> _WORK TO BE COMPLETED_
Retype the records from the beginning up to and including the line with "described (430, 406)". Leave the pictures out of your copy.

Records for locating displayed items
-- -- --
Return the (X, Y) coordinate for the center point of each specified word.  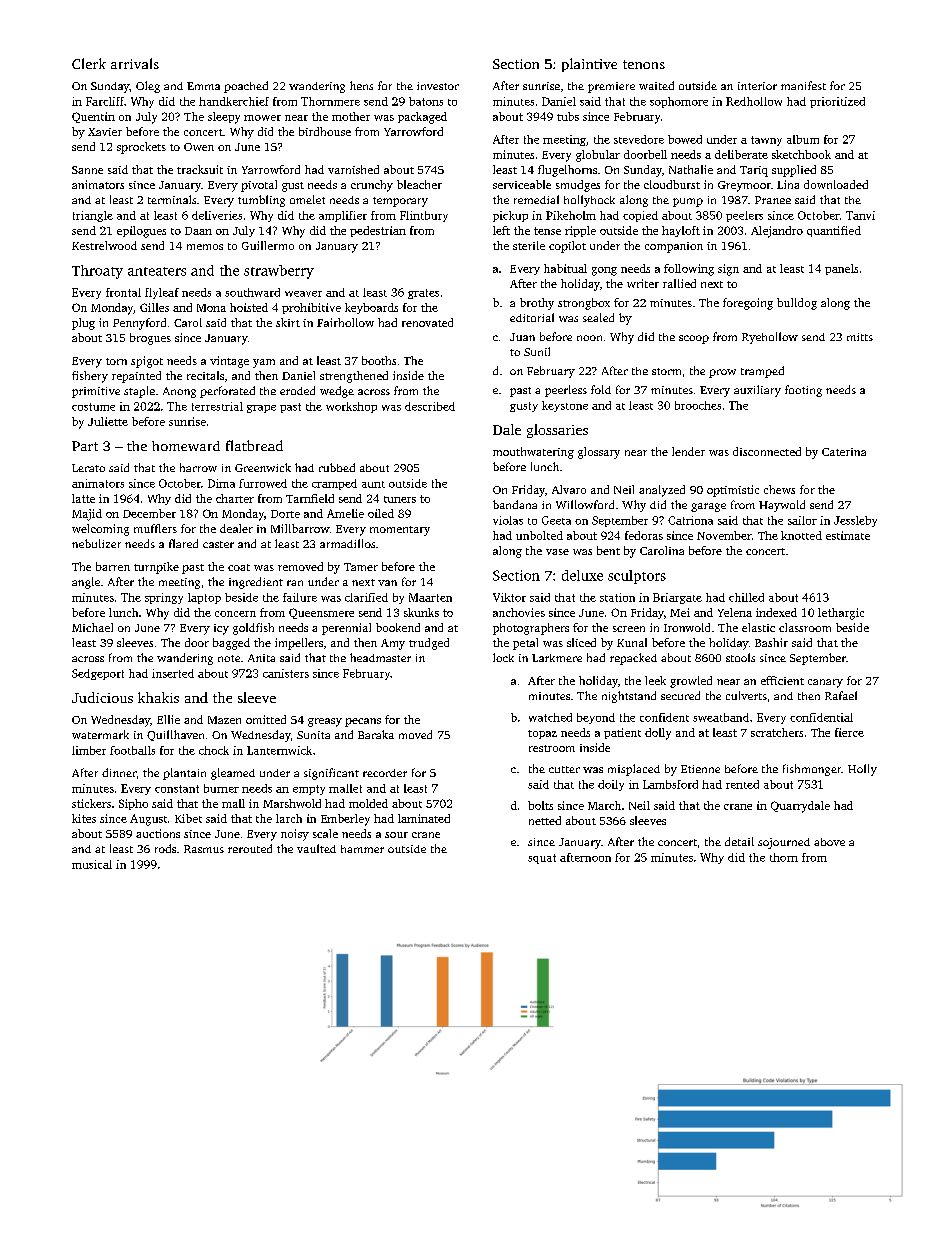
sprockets (141, 148)
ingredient (256, 583)
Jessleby (855, 521)
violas (508, 520)
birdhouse (325, 131)
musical (92, 864)
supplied (794, 171)
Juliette (108, 421)
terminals (172, 199)
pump (688, 202)
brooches (698, 405)
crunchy (372, 186)
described (430, 406)
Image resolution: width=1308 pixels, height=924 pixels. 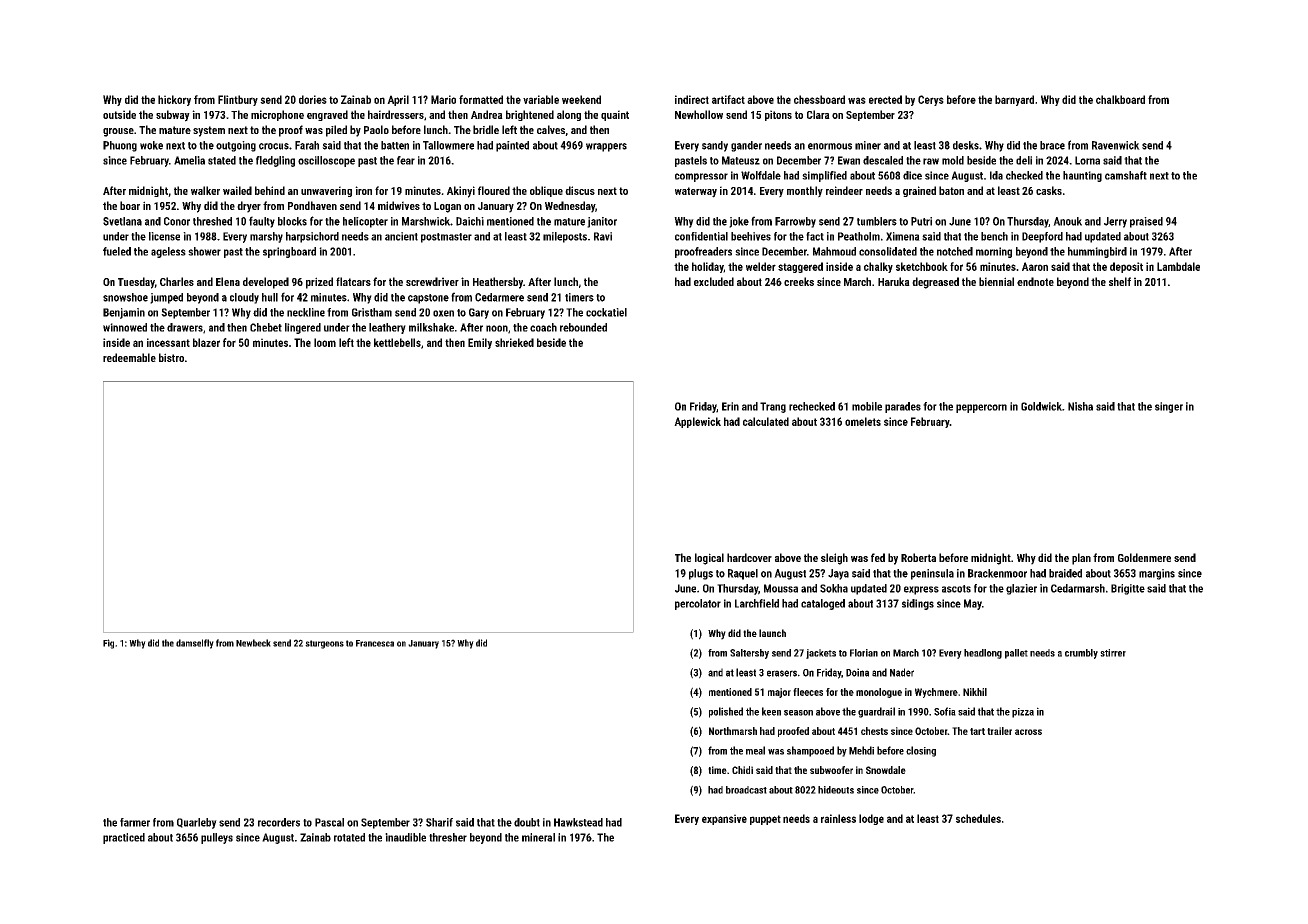 What do you see at coordinates (512, 146) in the page?
I see `painted` at bounding box center [512, 146].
-- -- --
> _CORRECT RESULT_
Return the (X, Y) coordinate for the center point of each specified word.  
sprockets (141, 148)
ingredient (256, 583)
Jessleby (855, 521)
violas (508, 520)
birdhouse (325, 131)
musical (92, 864)
supplied (794, 171)
Juliette (108, 421)
terminals (172, 199)
pump (688, 202)
brooches (698, 405)
crunchy (372, 186)
described (430, 406)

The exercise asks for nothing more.